### What is expected
Tally the lines of the entries in which the string "minus" occurs, and say only how many.

START Records shown

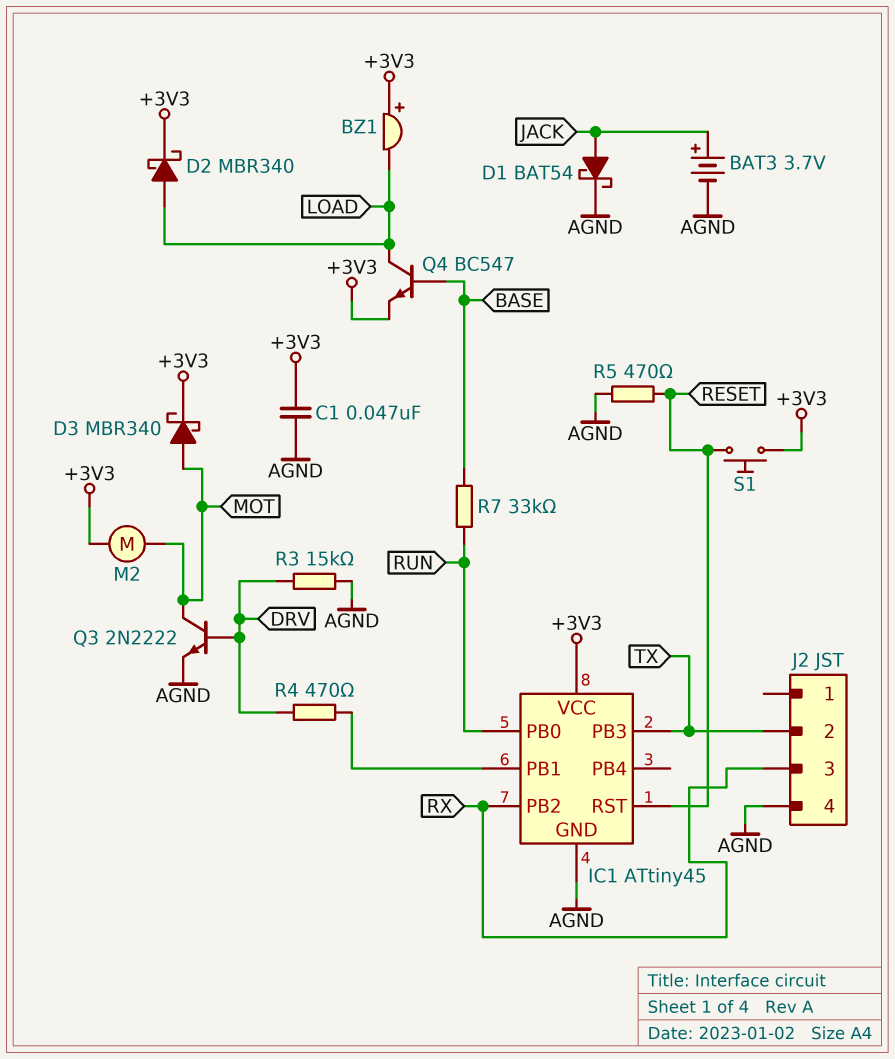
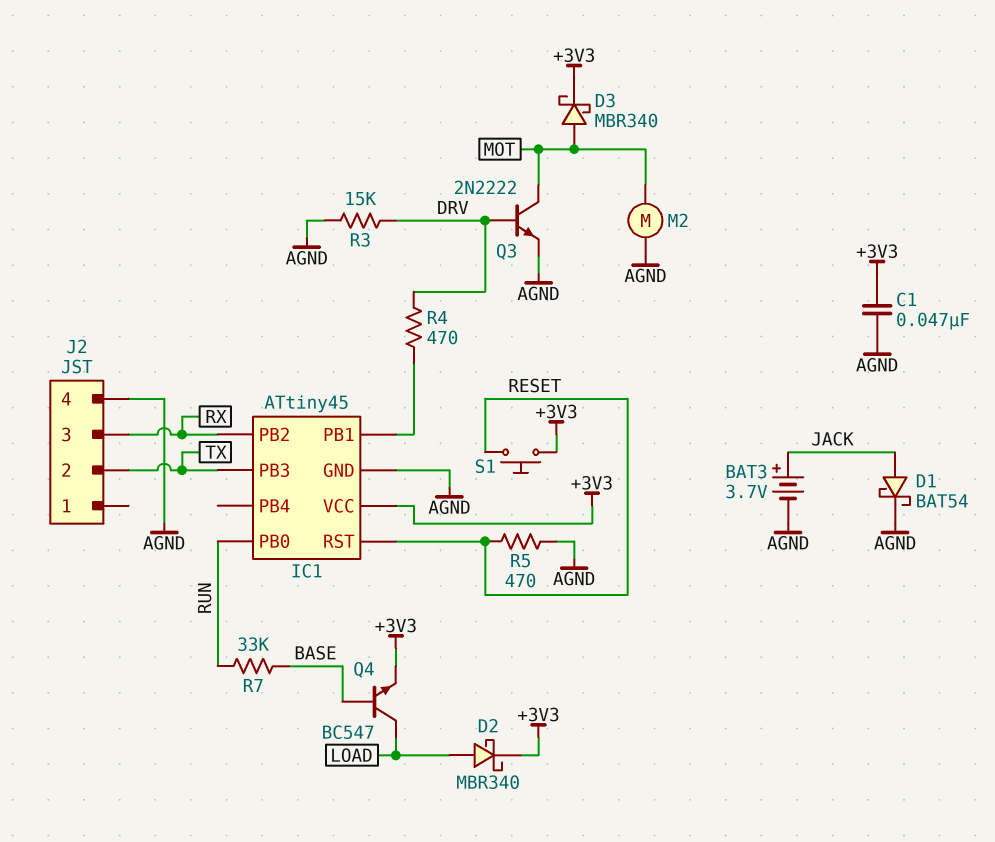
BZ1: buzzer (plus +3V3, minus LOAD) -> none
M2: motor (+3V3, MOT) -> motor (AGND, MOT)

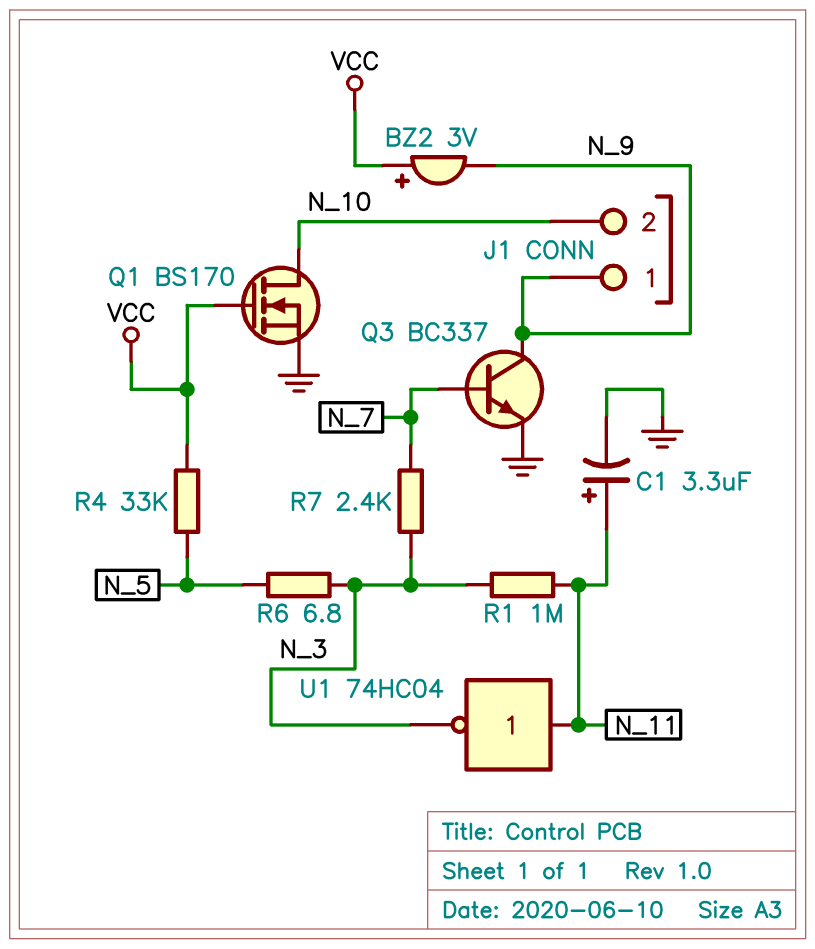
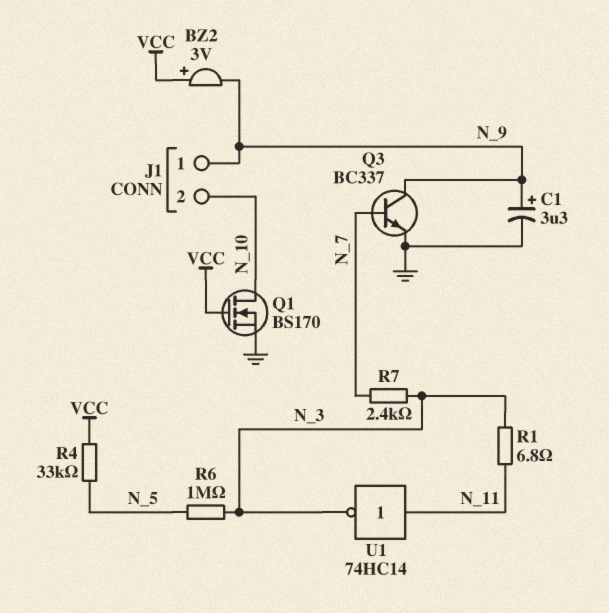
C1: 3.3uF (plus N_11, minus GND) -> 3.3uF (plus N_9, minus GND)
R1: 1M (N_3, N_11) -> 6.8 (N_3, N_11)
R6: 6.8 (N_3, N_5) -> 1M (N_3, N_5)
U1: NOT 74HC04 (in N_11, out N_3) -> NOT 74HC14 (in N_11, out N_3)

END Records shown

### Answer below
2